◆ **PROBLEM DESCRIPTION**
Produce as output only the lines below starting at the line with "camera: 110 degrees right, 5 degrees up" and continuing through the line with "(580, 384) = (280, 337): black", each one exactly as written.

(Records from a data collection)
==*==
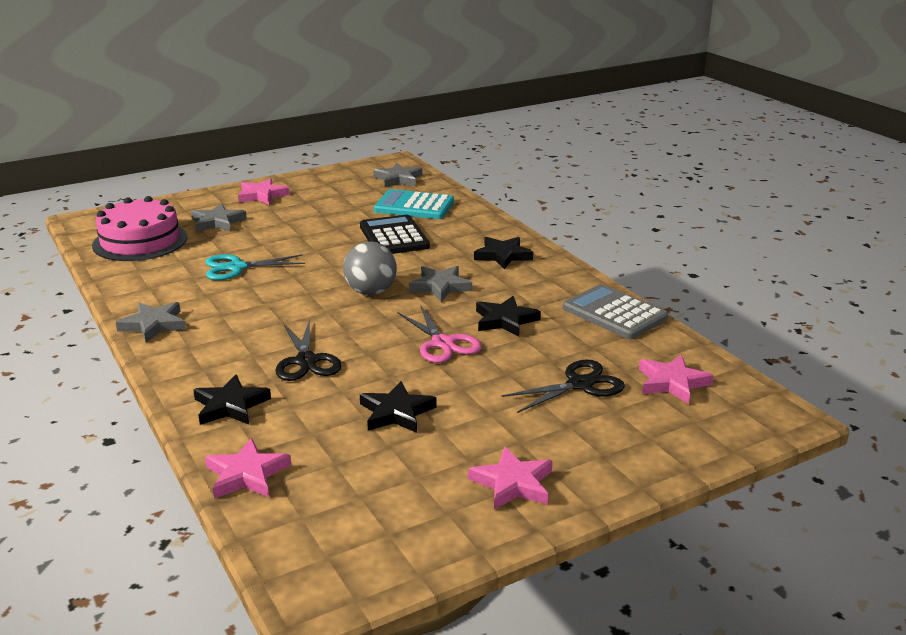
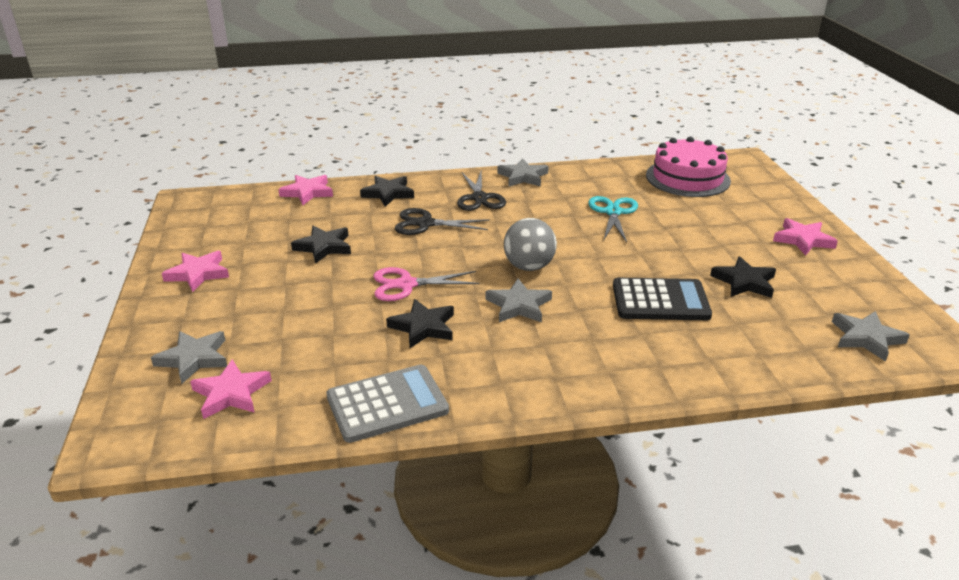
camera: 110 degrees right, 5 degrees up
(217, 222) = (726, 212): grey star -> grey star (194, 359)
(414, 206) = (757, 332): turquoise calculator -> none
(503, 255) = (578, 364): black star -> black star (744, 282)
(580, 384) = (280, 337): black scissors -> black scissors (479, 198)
==*==
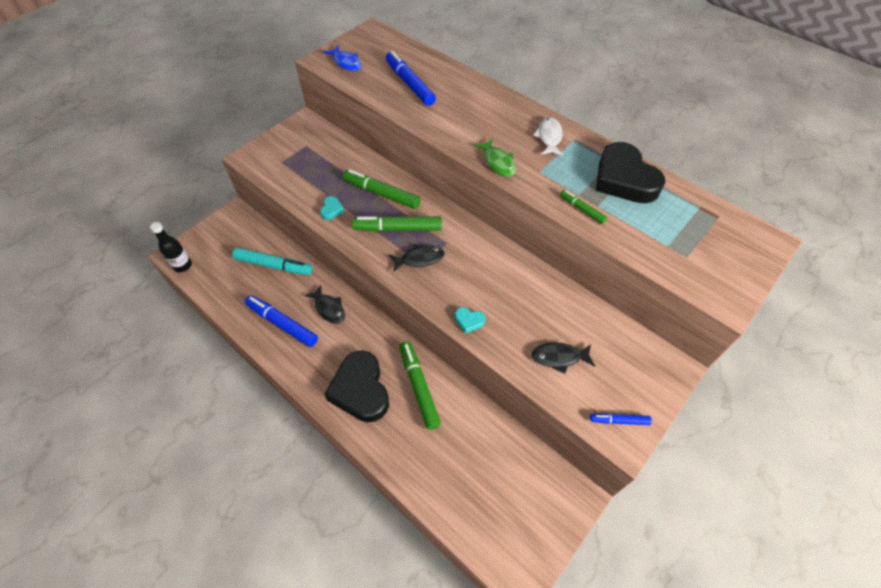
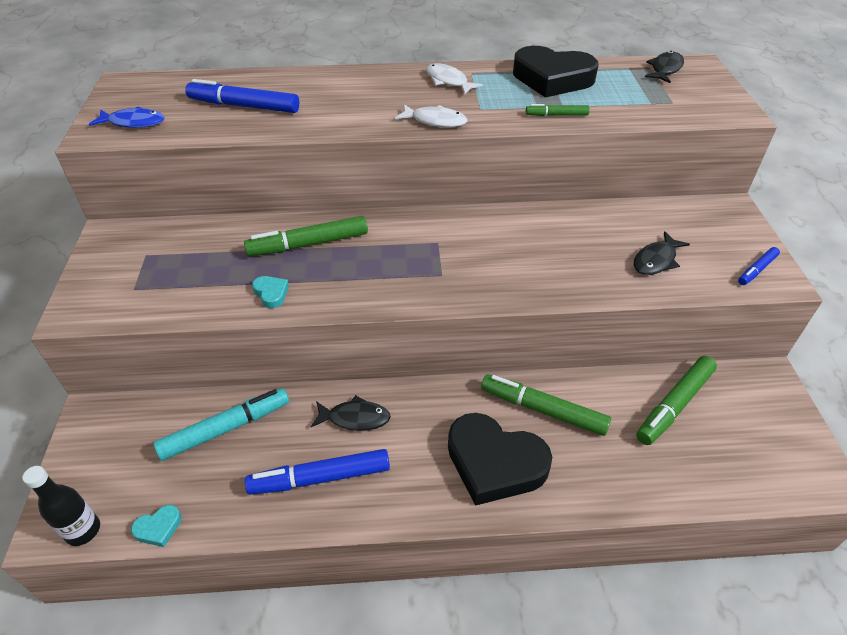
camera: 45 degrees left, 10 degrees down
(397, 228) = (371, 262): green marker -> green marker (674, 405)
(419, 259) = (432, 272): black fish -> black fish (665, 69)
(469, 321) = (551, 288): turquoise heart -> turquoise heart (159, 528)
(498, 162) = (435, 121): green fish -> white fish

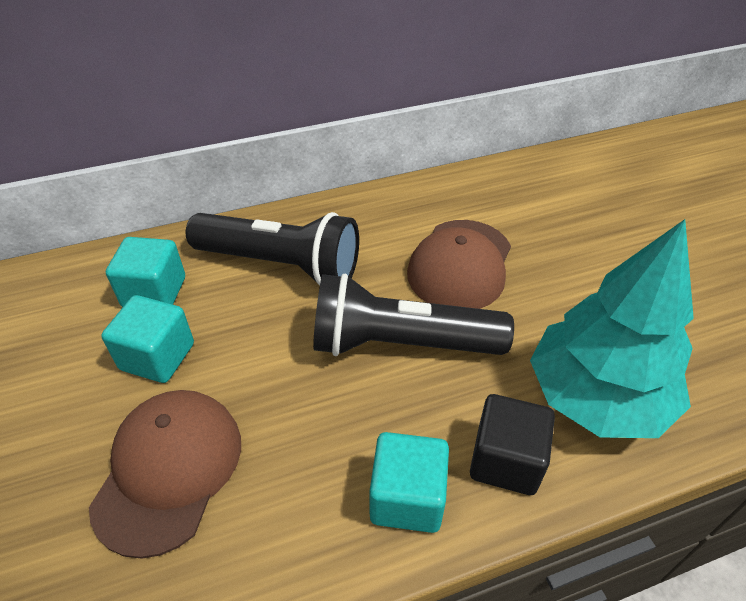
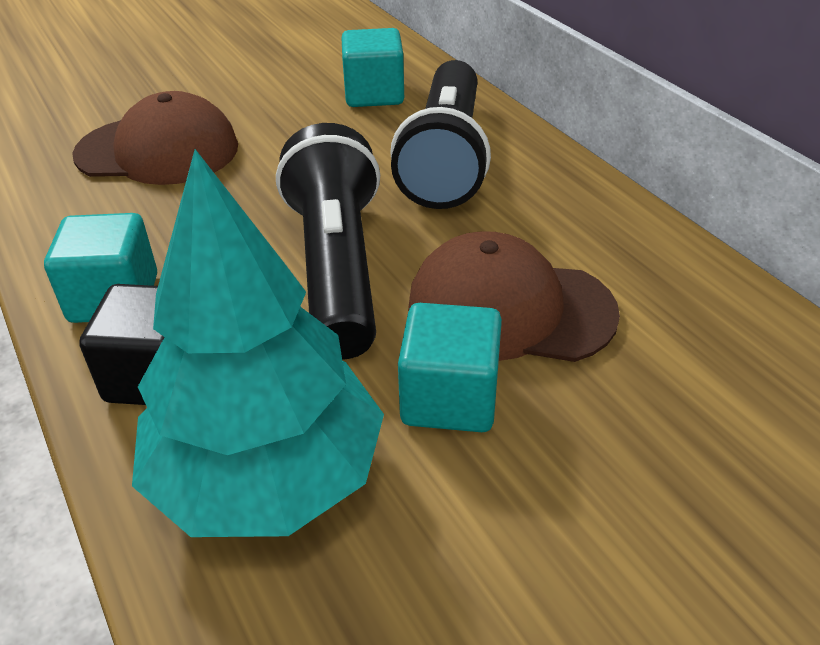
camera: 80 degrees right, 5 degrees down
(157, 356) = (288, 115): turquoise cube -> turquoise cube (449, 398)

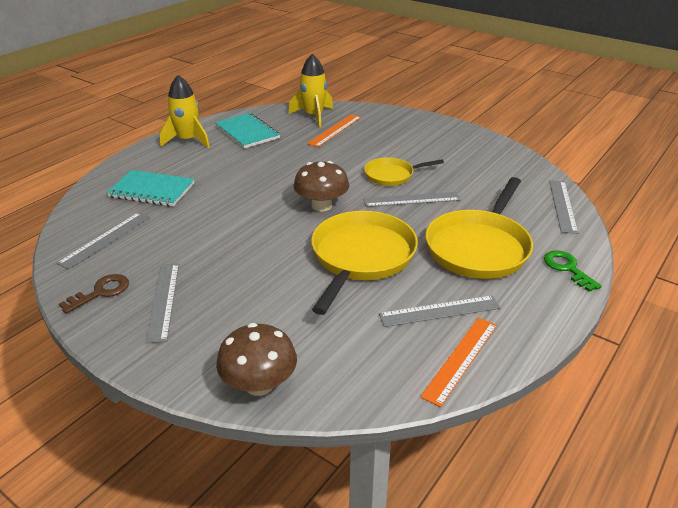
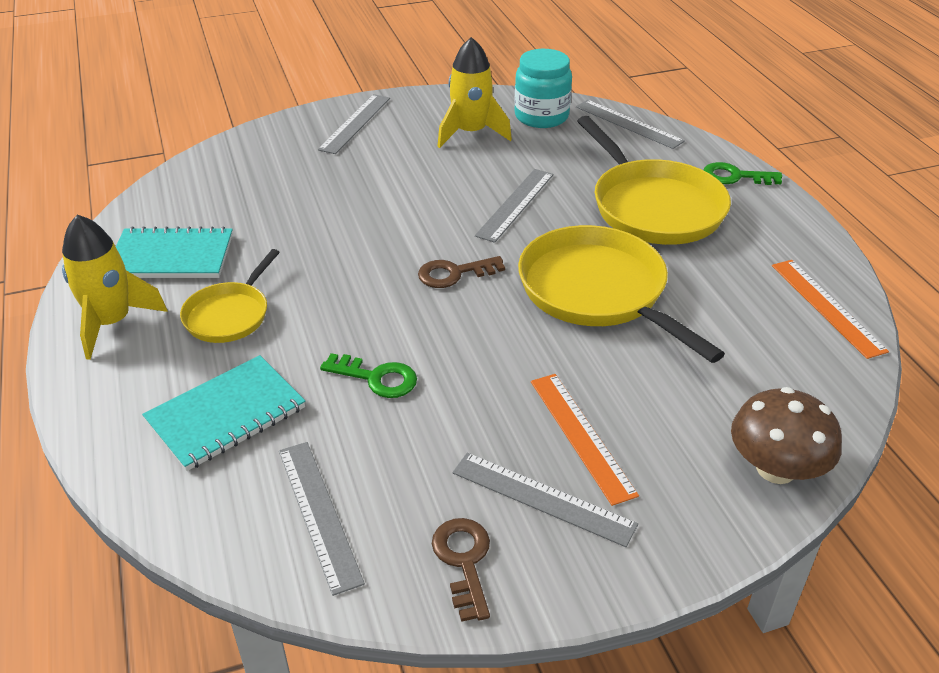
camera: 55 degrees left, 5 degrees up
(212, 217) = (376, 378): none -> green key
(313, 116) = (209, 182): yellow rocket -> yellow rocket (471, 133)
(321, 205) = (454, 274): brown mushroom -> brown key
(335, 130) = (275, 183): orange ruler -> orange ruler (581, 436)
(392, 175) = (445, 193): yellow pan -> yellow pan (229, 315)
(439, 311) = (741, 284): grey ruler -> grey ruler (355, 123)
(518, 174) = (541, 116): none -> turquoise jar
==*==
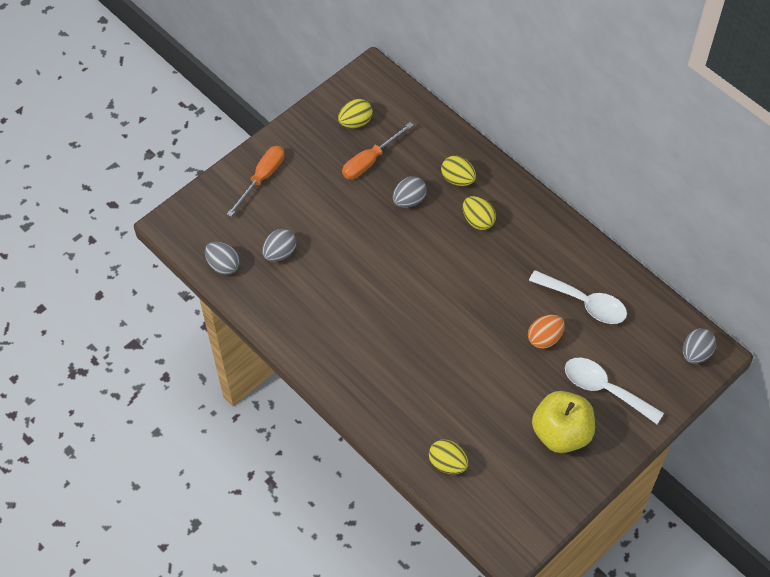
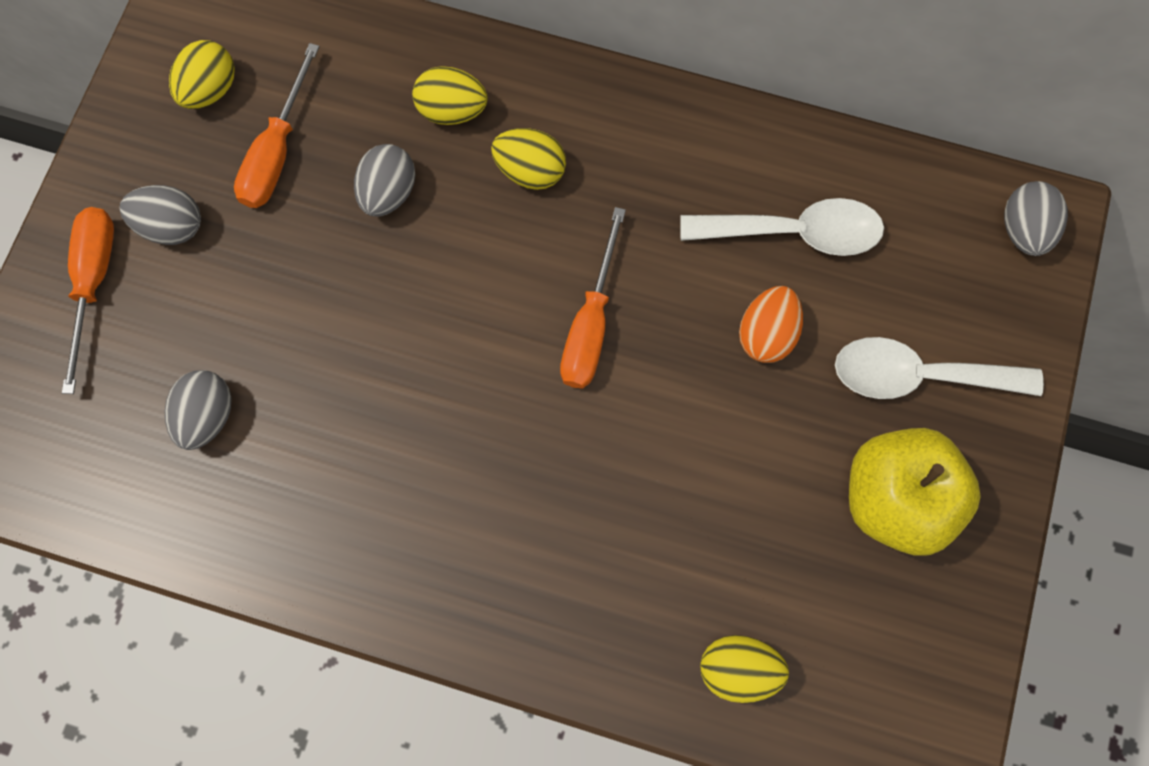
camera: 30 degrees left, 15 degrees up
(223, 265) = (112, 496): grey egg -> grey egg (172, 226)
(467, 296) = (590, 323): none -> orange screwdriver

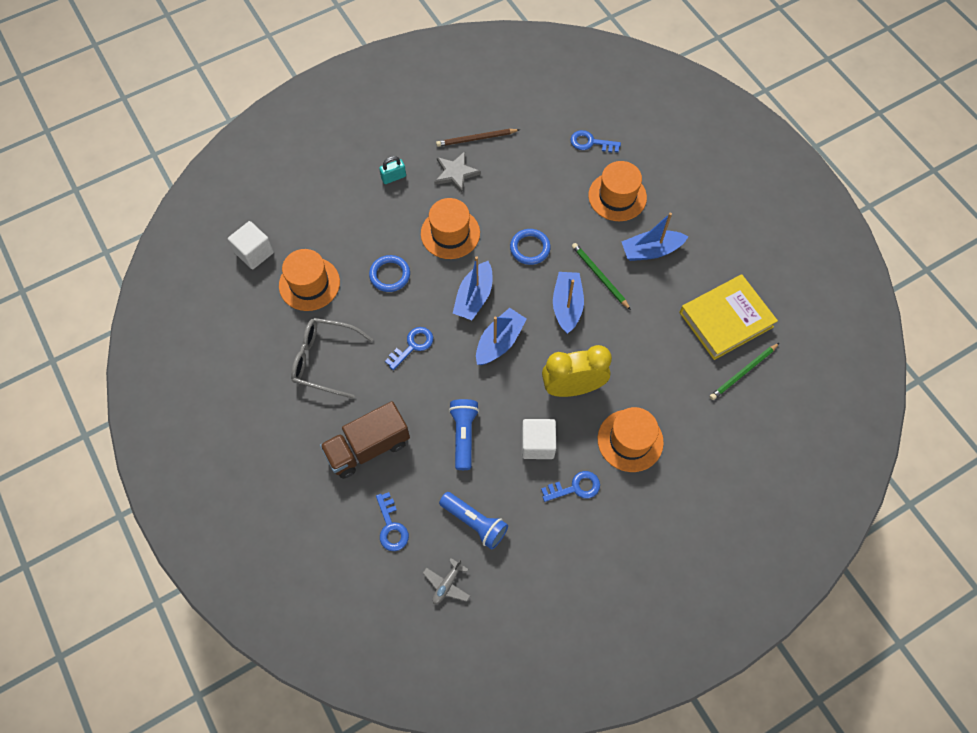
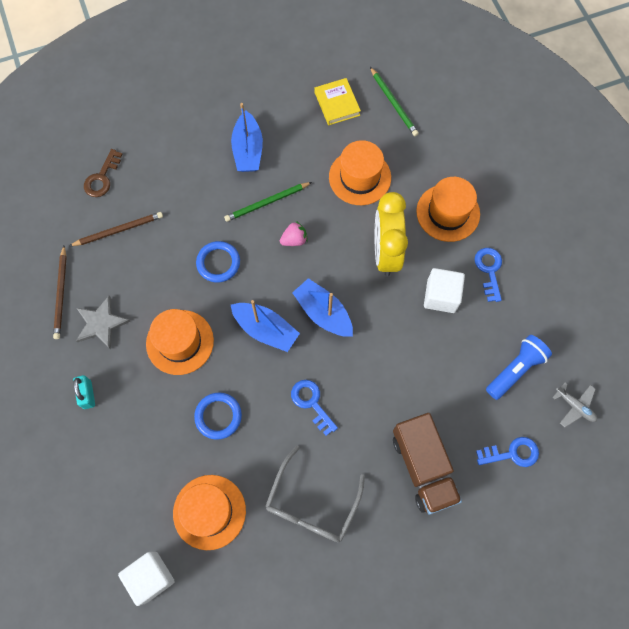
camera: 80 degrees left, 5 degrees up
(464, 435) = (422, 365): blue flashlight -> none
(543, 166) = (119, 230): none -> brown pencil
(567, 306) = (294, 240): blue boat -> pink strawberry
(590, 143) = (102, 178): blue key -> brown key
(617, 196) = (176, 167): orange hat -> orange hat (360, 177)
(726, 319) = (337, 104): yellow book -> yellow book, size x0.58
==*==
◆ **TASK SOLUTION**
camera: 110 degrees right, 5 degrees up
(217, 222) = (726, 212): grey star -> grey star (194, 359)
(414, 206) = (757, 332): turquoise calculator -> none
(503, 255) = (578, 364): black star -> black star (744, 282)
(580, 384) = (280, 337): black scissors -> black scissors (479, 198)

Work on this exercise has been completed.